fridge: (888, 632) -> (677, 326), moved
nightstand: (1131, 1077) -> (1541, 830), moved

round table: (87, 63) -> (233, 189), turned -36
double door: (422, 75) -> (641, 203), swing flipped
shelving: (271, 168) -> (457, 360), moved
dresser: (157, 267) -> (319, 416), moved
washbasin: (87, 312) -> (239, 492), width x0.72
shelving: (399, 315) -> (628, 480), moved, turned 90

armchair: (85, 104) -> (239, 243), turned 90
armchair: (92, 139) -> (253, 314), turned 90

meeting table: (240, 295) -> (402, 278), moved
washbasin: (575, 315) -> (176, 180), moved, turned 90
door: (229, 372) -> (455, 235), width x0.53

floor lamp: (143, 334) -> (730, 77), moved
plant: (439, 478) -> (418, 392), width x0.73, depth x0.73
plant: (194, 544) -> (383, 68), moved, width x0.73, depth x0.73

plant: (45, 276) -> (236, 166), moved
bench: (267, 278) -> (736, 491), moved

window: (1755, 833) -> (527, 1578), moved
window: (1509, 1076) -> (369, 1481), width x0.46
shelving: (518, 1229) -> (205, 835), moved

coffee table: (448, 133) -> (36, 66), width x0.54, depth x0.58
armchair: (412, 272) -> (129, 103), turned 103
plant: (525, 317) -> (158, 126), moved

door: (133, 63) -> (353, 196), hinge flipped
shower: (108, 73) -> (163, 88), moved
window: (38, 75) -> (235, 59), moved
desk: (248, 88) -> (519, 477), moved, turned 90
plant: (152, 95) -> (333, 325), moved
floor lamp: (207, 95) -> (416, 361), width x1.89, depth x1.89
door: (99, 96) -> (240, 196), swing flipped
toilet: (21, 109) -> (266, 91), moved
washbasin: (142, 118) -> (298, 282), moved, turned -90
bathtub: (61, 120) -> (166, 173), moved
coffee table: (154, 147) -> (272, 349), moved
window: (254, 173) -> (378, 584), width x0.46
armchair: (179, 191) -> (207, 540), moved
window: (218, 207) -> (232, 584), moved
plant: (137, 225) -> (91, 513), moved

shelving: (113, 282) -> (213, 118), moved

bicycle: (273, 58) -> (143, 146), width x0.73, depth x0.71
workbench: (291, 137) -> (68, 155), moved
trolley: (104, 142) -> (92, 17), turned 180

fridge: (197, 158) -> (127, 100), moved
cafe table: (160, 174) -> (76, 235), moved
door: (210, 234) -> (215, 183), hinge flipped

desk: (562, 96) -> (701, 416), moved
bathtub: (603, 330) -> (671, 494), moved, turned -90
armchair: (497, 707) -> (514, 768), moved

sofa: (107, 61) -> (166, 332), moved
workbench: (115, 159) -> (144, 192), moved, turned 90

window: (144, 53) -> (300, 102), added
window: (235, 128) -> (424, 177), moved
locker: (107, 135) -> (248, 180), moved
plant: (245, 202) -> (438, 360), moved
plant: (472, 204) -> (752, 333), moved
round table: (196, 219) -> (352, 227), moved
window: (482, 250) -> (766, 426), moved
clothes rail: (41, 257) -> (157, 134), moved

§ About this exercise
The records above are to be duplicated exactly, every one of them.

§ Task response
fridge: (888, 632) -> (677, 326), moved
nightstand: (1131, 1077) -> (1541, 830), moved

round table: (87, 63) -> (233, 189), turned -36
double door: (422, 75) -> (641, 203), swing flipped
shelving: (271, 168) -> (457, 360), moved
dresser: (157, 267) -> (319, 416), moved
washbasin: (87, 312) -> (239, 492), width x0.72
shelving: (399, 315) -> (628, 480), moved, turned 90

armchair: (85, 104) -> (239, 243), turned 90
armchair: (92, 139) -> (253, 314), turned 90

meeting table: (240, 295) -> (402, 278), moved
washbasin: (575, 315) -> (176, 180), moved, turned 90
door: (229, 372) -> (455, 235), width x0.53

floor lamp: (143, 334) -> (730, 77), moved
plant: (439, 478) -> (418, 392), width x0.73, depth x0.73
plant: (194, 544) -> (383, 68), moved, width x0.73, depth x0.73

plant: (45, 276) -> (236, 166), moved
bench: (267, 278) -> (736, 491), moved

window: (1755, 833) -> (527, 1578), moved
window: (1509, 1076) -> (369, 1481), width x0.46
shelving: (518, 1229) -> (205, 835), moved

coffee table: (448, 133) -> (36, 66), width x0.54, depth x0.58
armchair: (412, 272) -> (129, 103), turned 103
plant: (525, 317) -> (158, 126), moved

door: (133, 63) -> (353, 196), hinge flipped
shower: (108, 73) -> (163, 88), moved
window: (38, 75) -> (235, 59), moved
desk: (248, 88) -> (519, 477), moved, turned 90
plant: (152, 95) -> (333, 325), moved
floor lamp: (207, 95) -> (416, 361), width x1.89, depth x1.89
door: (99, 96) -> (240, 196), swing flipped
toilet: (21, 109) -> (266, 91), moved
washbasin: (142, 118) -> (298, 282), moved, turned -90
bathtub: (61, 120) -> (166, 173), moved
coffee table: (154, 147) -> (272, 349), moved
window: (254, 173) -> (378, 584), width x0.46
armchair: (179, 191) -> (207, 540), moved
window: (218, 207) -> (232, 584), moved
plant: (137, 225) -> (91, 513), moved

shelving: (113, 282) -> (213, 118), moved

bicycle: (273, 58) -> (143, 146), width x0.73, depth x0.71
workbench: (291, 137) -> (68, 155), moved
trolley: (104, 142) -> (92, 17), turned 180

fridge: (197, 158) -> (127, 100), moved
cafe table: (160, 174) -> (76, 235), moved
door: (210, 234) -> (215, 183), hinge flipped

desk: (562, 96) -> (701, 416), moved
bathtub: (603, 330) -> (671, 494), moved, turned -90
armchair: (497, 707) -> (514, 768), moved

sofa: (107, 61) -> (166, 332), moved
workbench: (115, 159) -> (144, 192), moved, turned 90

window: (144, 53) -> (300, 102), added
window: (235, 128) -> (424, 177), moved
locker: (107, 135) -> (248, 180), moved
plant: (245, 202) -> (438, 360), moved
plant: (472, 204) -> (752, 333), moved
round table: (196, 219) -> (352, 227), moved
window: (482, 250) -> (766, 426), moved
clothes rail: (41, 257) -> (157, 134), moved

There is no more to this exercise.